» **WHAT IS REQUIRED**
Reproduce exactly the stretch of lines running from the line with "(427, 324) = (454, 283): purple" to the end of the entries below.

» **WORKING DATA**
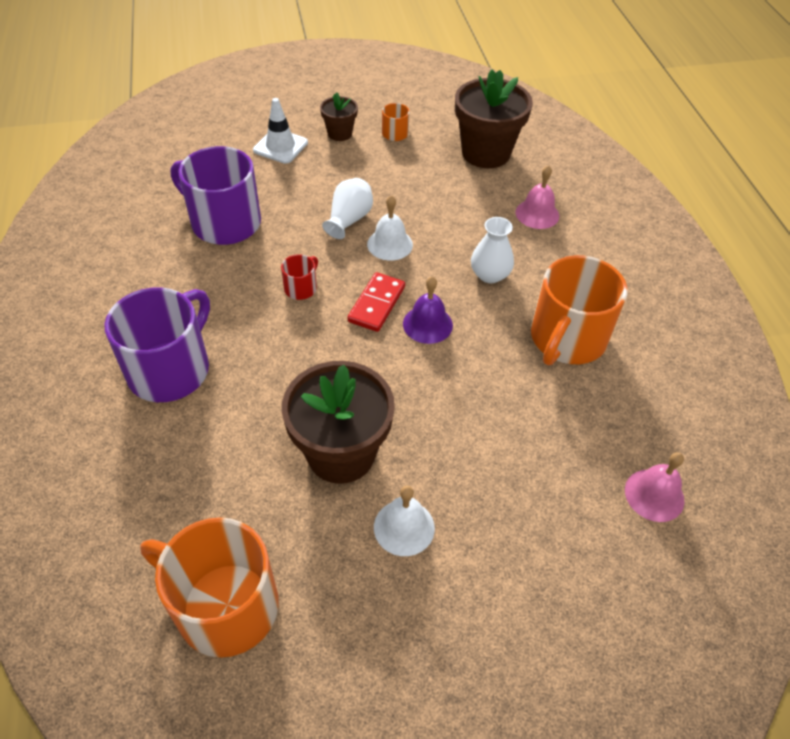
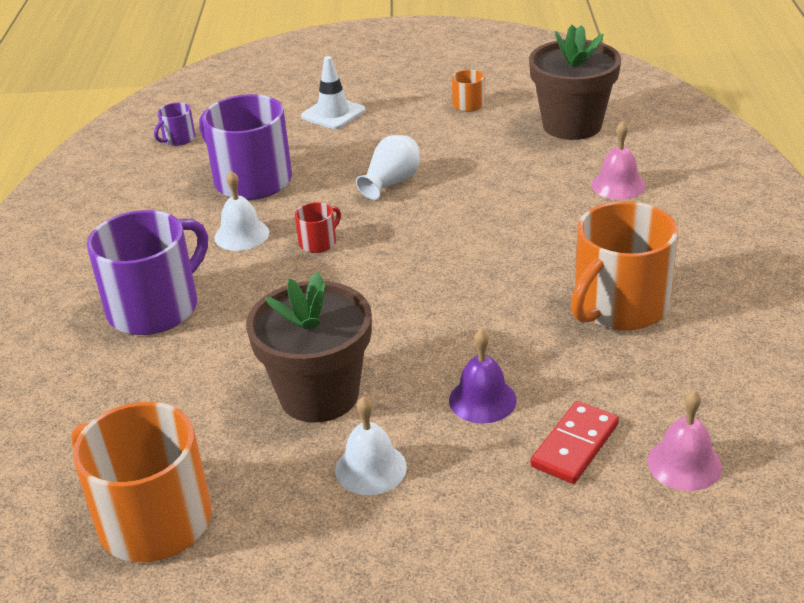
camera: 15 degrees right, 15 degrees down
(146, 179) = (178, 139): none -> purple mug
(340, 133) = (404, 103): brown flower pot -> none
(376, 304) = (400, 261): red domino -> red domino (574, 445)
(390, 244) = (432, 207): white bell -> white bell (241, 235)
(427, 324) = (454, 283): purple bell -> purple bell (482, 400)
(490, 275) = (542, 240): white vase -> none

» **SOLUTION**
(427, 324) = (454, 283): purple bell -> purple bell (482, 400)
(490, 275) = (542, 240): white vase -> none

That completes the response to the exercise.